◆ **Prompt**
Please print every record that follows, keeping each one exactly as it is.
─── Data to examine ───
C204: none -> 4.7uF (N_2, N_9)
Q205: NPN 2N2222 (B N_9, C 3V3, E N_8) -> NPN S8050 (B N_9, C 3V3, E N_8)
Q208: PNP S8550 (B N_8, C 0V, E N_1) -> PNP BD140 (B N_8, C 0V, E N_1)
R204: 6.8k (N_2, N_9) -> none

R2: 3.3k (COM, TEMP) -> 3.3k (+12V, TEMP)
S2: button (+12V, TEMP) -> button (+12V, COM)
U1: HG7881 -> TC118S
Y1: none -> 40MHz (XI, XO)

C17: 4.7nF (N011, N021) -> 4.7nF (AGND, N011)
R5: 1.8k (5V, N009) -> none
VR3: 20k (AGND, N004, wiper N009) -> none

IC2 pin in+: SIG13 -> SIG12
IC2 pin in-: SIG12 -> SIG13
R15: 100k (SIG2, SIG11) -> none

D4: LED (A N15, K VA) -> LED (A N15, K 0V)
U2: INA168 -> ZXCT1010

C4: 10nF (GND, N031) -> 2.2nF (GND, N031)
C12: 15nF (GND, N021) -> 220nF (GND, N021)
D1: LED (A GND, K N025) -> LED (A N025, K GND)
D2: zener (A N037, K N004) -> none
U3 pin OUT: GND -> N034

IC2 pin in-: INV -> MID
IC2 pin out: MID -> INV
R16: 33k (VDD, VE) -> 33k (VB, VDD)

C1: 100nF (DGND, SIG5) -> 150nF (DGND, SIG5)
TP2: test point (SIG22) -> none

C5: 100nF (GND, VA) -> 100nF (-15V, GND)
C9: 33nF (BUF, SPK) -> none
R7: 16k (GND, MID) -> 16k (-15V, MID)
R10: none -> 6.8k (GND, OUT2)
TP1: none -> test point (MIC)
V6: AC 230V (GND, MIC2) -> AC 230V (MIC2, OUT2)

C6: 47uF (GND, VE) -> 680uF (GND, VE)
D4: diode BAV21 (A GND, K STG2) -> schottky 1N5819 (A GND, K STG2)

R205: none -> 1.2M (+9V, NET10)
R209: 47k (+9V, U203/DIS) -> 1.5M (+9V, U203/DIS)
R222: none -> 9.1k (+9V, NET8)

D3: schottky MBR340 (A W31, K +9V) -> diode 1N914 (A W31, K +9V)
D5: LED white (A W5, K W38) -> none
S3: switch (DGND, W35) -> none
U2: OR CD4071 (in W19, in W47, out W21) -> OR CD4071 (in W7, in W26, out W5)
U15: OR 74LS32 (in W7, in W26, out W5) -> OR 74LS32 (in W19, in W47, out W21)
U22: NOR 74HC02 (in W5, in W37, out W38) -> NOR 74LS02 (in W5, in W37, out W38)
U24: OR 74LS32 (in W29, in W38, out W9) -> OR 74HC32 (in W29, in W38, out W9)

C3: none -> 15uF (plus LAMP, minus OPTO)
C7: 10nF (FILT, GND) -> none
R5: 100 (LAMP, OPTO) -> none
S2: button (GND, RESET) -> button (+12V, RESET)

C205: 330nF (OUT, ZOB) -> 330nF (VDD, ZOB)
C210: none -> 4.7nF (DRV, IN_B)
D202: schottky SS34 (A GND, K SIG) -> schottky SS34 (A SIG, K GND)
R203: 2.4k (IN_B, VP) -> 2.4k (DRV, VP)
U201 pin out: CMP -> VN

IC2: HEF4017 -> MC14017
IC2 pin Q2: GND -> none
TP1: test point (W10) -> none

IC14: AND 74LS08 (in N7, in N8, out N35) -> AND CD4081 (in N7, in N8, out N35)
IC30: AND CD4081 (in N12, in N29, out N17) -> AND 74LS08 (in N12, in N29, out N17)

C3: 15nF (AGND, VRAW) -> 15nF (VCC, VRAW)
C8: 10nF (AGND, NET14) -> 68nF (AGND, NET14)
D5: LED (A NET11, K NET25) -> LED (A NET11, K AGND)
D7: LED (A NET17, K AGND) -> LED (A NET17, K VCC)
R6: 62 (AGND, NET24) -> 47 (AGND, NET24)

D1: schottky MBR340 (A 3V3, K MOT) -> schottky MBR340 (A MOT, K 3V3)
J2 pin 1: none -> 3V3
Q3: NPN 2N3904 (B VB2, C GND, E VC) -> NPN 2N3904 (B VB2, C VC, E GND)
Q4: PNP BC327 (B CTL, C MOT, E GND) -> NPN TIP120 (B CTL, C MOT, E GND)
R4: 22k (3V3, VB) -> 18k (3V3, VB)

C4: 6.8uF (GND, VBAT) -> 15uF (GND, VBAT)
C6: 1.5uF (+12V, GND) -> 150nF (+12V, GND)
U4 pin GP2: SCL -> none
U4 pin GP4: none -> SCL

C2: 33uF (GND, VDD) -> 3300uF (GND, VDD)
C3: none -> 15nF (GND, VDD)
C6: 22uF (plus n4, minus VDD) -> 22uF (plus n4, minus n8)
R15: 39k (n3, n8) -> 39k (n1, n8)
───
◆ **Exercise answer**
C204: none -> 4.7uF (N_2, N_9)
Q205: NPN 2N2222 (B N_9, C 3V3, E N_8) -> NPN S8050 (B N_9, C 3V3, E N_8)
Q208: PNP S8550 (B N_8, C 0V, E N_1) -> PNP BD140 (B N_8, C 0V, E N_1)
R204: 6.8k (N_2, N_9) -> none

R2: 3.3k (COM, TEMP) -> 3.3k (+12V, TEMP)
S2: button (+12V, TEMP) -> button (+12V, COM)
U1: HG7881 -> TC118S
Y1: none -> 40MHz (XI, XO)

C17: 4.7nF (N011, N021) -> 4.7nF (AGND, N011)
R5: 1.8k (5V, N009) -> none
VR3: 20k (AGND, N004, wiper N009) -> none

IC2 pin in+: SIG13 -> SIG12
IC2 pin in-: SIG12 -> SIG13
R15: 100k (SIG2, SIG11) -> none

D4: LED (A N15, K VA) -> LED (A N15, K 0V)
U2: INA168 -> ZXCT1010

C4: 10nF (GND, N031) -> 2.2nF (GND, N031)
C12: 15nF (GND, N021) -> 220nF (GND, N021)
D1: LED (A GND, K N025) -> LED (A N025, K GND)
D2: zener (A N037, K N004) -> none
U3 pin OUT: GND -> N034

IC2 pin in-: INV -> MID
IC2 pin out: MID -> INV
R16: 33k (VDD, VE) -> 33k (VB, VDD)

C1: 100nF (DGND, SIG5) -> 150nF (DGND, SIG5)
TP2: test point (SIG22) -> none

C5: 100nF (GND, VA) -> 100nF (-15V, GND)
C9: 33nF (BUF, SPK) -> none
R7: 16k (GND, MID) -> 16k (-15V, MID)
R10: none -> 6.8k (GND, OUT2)
TP1: none -> test point (MIC)
V6: AC 230V (GND, MIC2) -> AC 230V (MIC2, OUT2)

C6: 47uF (GND, VE) -> 680uF (GND, VE)
D4: diode BAV21 (A GND, K STG2) -> schottky 1N5819 (A GND, K STG2)

R205: none -> 1.2M (+9V, NET10)
R209: 47k (+9V, U203/DIS) -> 1.5M (+9V, U203/DIS)
R222: none -> 9.1k (+9V, NET8)

D3: schottky MBR340 (A W31, K +9V) -> diode 1N914 (A W31, K +9V)
D5: LED white (A W5, K W38) -> none
S3: switch (DGND, W35) -> none
U2: OR CD4071 (in W19, in W47, out W21) -> OR CD4071 (in W7, in W26, out W5)
U15: OR 74LS32 (in W7, in W26, out W5) -> OR 74LS32 (in W19, in W47, out W21)
U22: NOR 74HC02 (in W5, in W37, out W38) -> NOR 74LS02 (in W5, in W37, out W38)
U24: OR 74LS32 (in W29, in W38, out W9) -> OR 74HC32 (in W29, in W38, out W9)

C3: none -> 15uF (plus LAMP, minus OPTO)
C7: 10nF (FILT, GND) -> none
R5: 100 (LAMP, OPTO) -> none
S2: button (GND, RESET) -> button (+12V, RESET)

C205: 330nF (OUT, ZOB) -> 330nF (VDD, ZOB)
C210: none -> 4.7nF (DRV, IN_B)
D202: schottky SS34 (A GND, K SIG) -> schottky SS34 (A SIG, K GND)
R203: 2.4k (IN_B, VP) -> 2.4k (DRV, VP)
U201 pin out: CMP -> VN

IC2: HEF4017 -> MC14017
IC2 pin Q2: GND -> none
TP1: test point (W10) -> none

IC14: AND 74LS08 (in N7, in N8, out N35) -> AND CD4081 (in N7, in N8, out N35)
IC30: AND CD4081 (in N12, in N29, out N17) -> AND 74LS08 (in N12, in N29, out N17)

C3: 15nF (AGND, VRAW) -> 15nF (VCC, VRAW)
C8: 10nF (AGND, NET14) -> 68nF (AGND, NET14)
D5: LED (A NET11, K NET25) -> LED (A NET11, K AGND)
D7: LED (A NET17, K AGND) -> LED (A NET17, K VCC)
R6: 62 (AGND, NET24) -> 47 (AGND, NET24)

D1: schottky MBR340 (A 3V3, K MOT) -> schottky MBR340 (A MOT, K 3V3)
J2 pin 1: none -> 3V3
Q3: NPN 2N3904 (B VB2, C GND, E VC) -> NPN 2N3904 (B VB2, C VC, E GND)
Q4: PNP BC327 (B CTL, C MOT, E GND) -> NPN TIP120 (B CTL, C MOT, E GND)
R4: 22k (3V3, VB) -> 18k (3V3, VB)

C4: 6.8uF (GND, VBAT) -> 15uF (GND, VBAT)
C6: 1.5uF (+12V, GND) -> 150nF (+12V, GND)
U4 pin GP2: SCL -> none
U4 pin GP4: none -> SCL

C2: 33uF (GND, VDD) -> 3300uF (GND, VDD)
C3: none -> 15nF (GND, VDD)
C6: 22uF (plus n4, minus VDD) -> 22uF (plus n4, minus n8)
R15: 39k (n3, n8) -> 39k (n1, n8)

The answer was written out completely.